BEGIN DATASET

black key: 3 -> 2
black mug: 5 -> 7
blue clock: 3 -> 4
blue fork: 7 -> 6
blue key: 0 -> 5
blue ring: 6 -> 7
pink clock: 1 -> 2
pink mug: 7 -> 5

END DATASET

— WHAT YOU WILL DO —
Please reproduce the material in its entirety, exactly as it stands.

— EXPECTED ANSWER —
black key: 3 -> 2
black mug: 5 -> 7
blue clock: 3 -> 4
blue fork: 7 -> 6
blue key: 0 -> 5
blue ring: 6 -> 7
pink clock: 1 -> 2
pink mug: 7 -> 5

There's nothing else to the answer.